= Task to carry out =
The whole listing, pictures aside, should be reproduced exactly.

┏━━

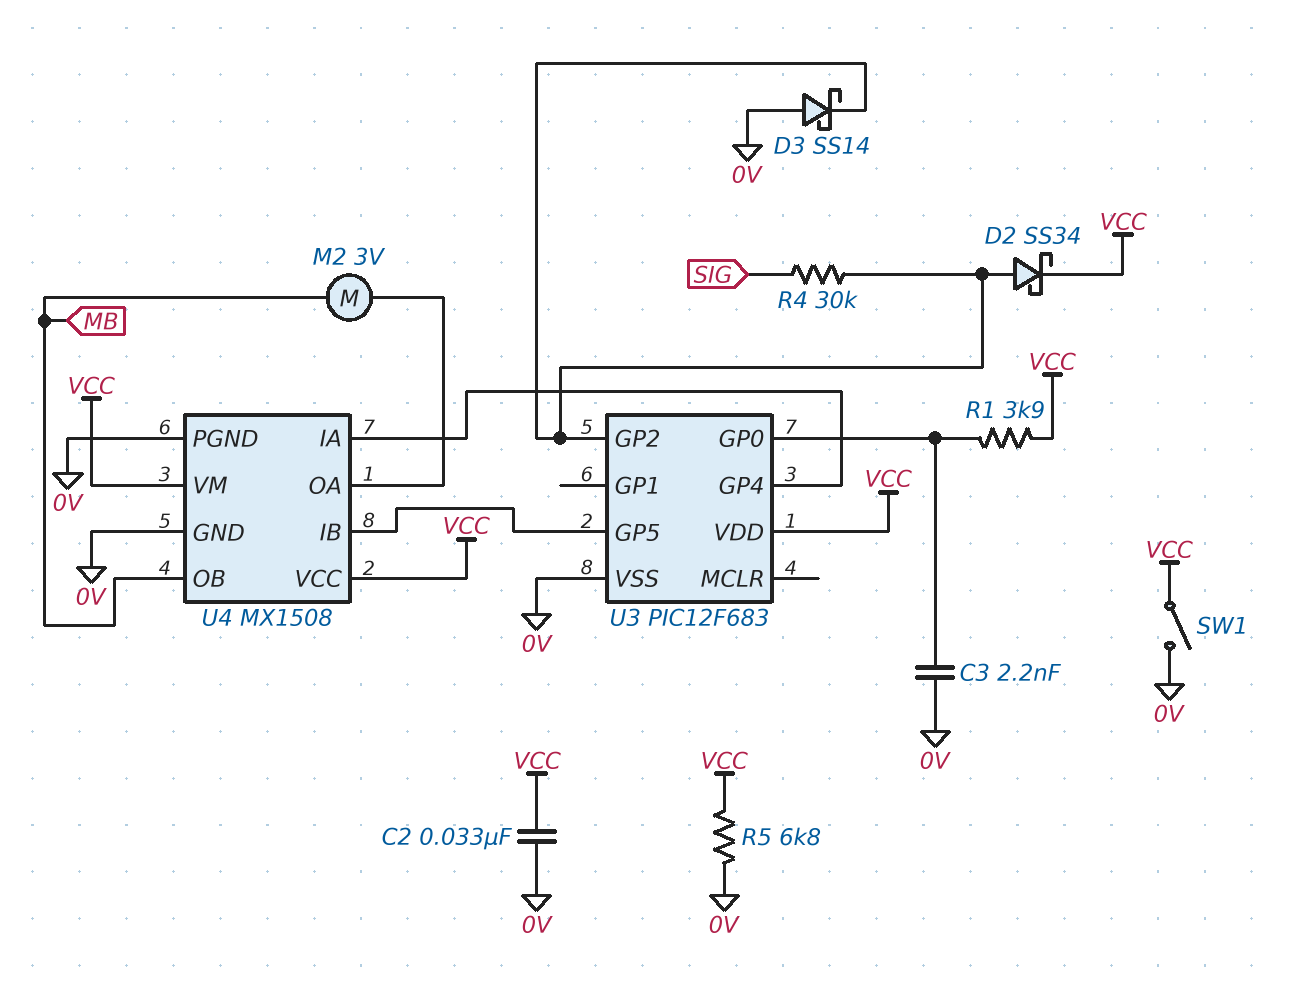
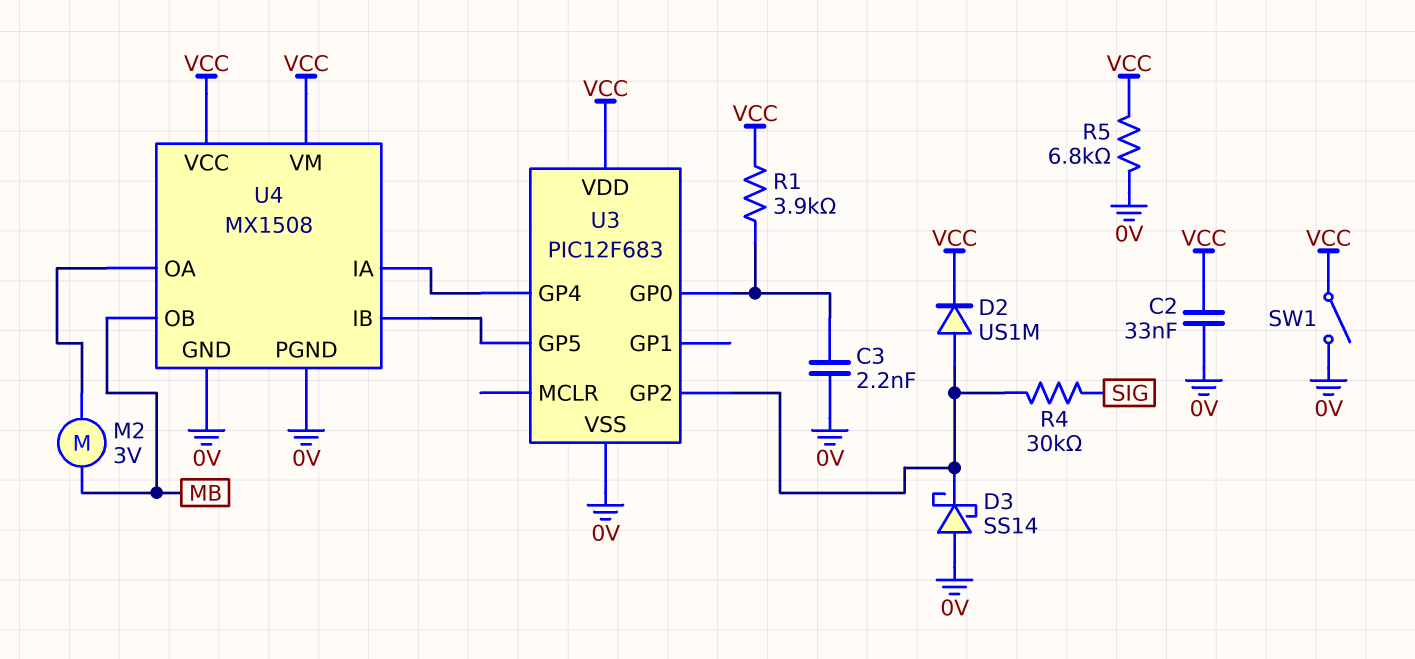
D2: schottky SS34 (A U3/GP2, K VCC) -> diode US1M (A U3/GP2, K VCC)

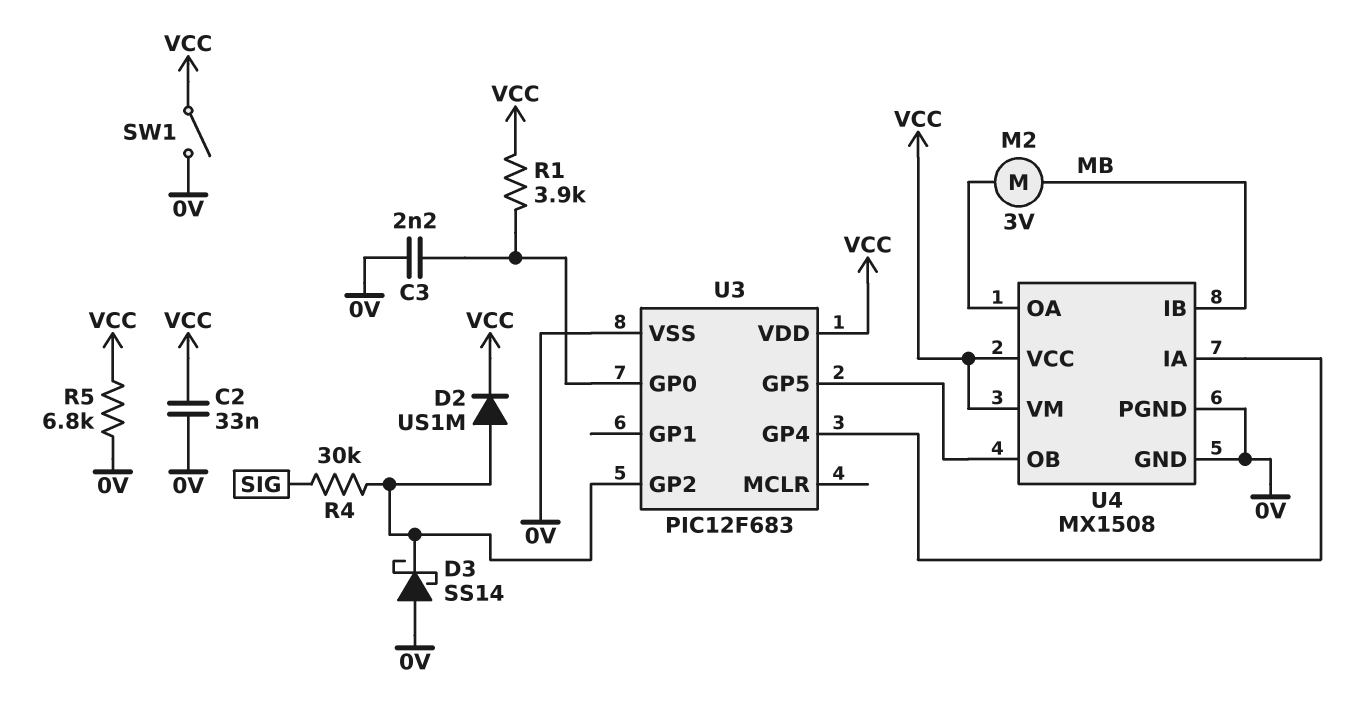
U4 pin IB: U3/GP5 -> MB
U4 pin OB: MB -> U3/GP5

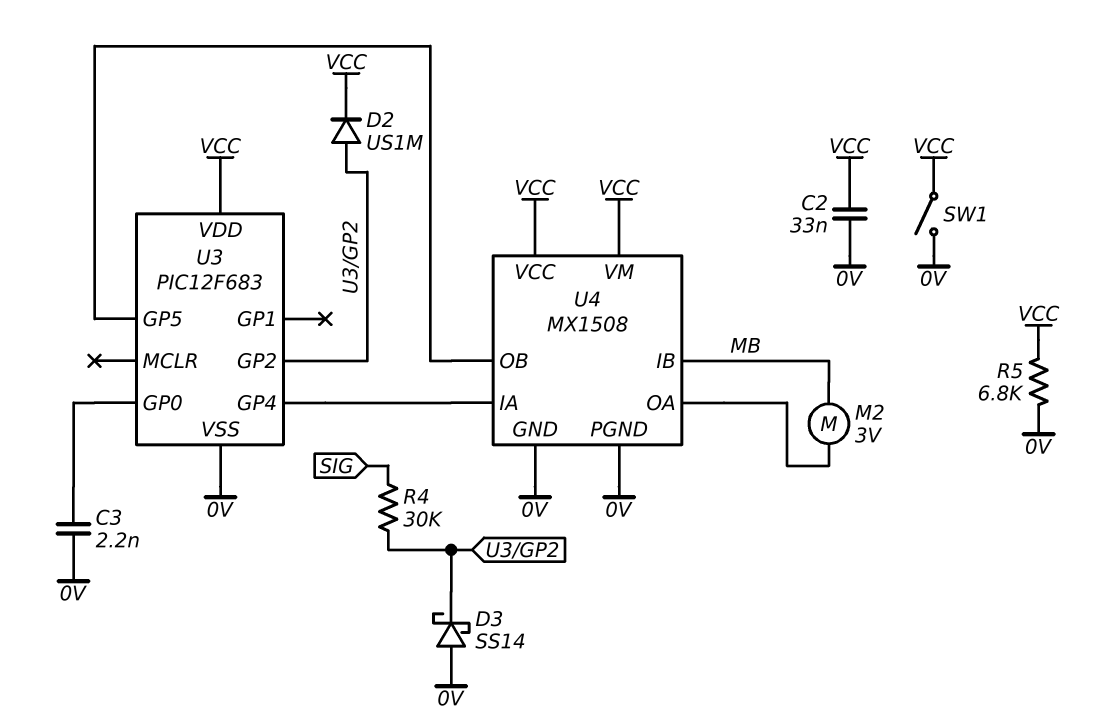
R1: 3.9k (U3/GP0, VCC) -> none

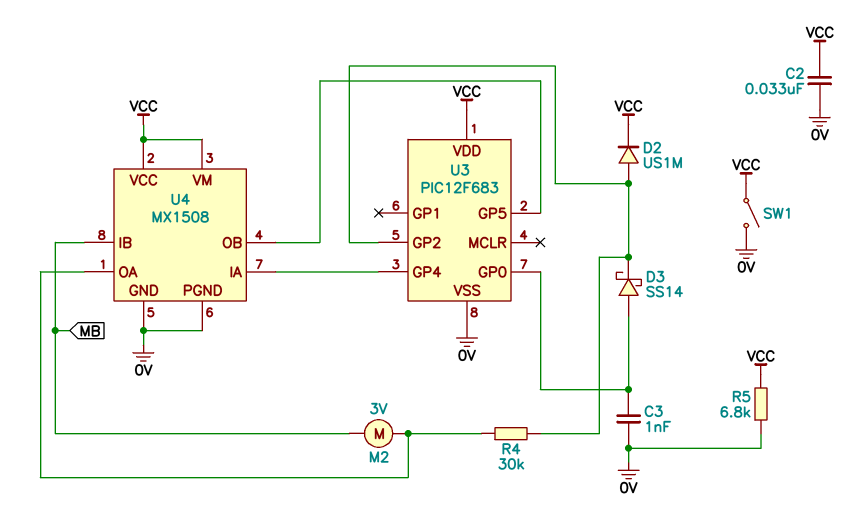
C3: 2.2nF (0V, U3/GP0) -> 1nF (0V, U3/GP0)
D3: schottky SS14 (A 0V, K U3/GP2) -> schottky SS14 (A U3/GP0, K U3/GP2)
R4: 30k (SIG, U3/GP2) -> 30k (U3/GP2, U4/OA)

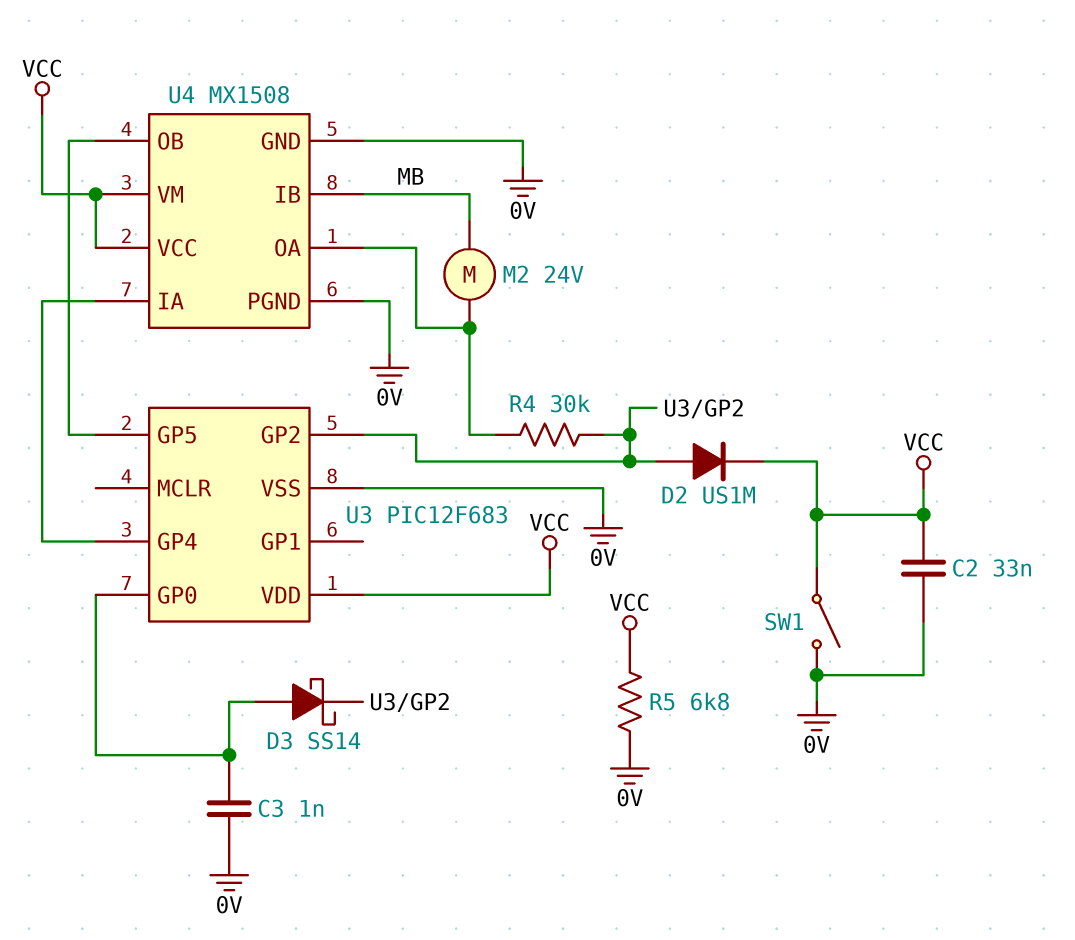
M2: motor 3V (MB, U4/OA) -> motor 24V (MB, U4/OA)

┗━━

= Written reply =
D2: schottky SS34 (A U3/GP2, K VCC) -> diode US1M (A U3/GP2, K VCC)

U4 pin IB: U3/GP5 -> MB
U4 pin OB: MB -> U3/GP5

R1: 3.9k (U3/GP0, VCC) -> none

C3: 2.2nF (0V, U3/GP0) -> 1nF (0V, U3/GP0)
D3: schottky SS14 (A 0V, K U3/GP2) -> schottky SS14 (A U3/GP0, K U3/GP2)
R4: 30k (SIG, U3/GP2) -> 30k (U3/GP2, U4/OA)

M2: motor 3V (MB, U4/OA) -> motor 24V (MB, U4/OA)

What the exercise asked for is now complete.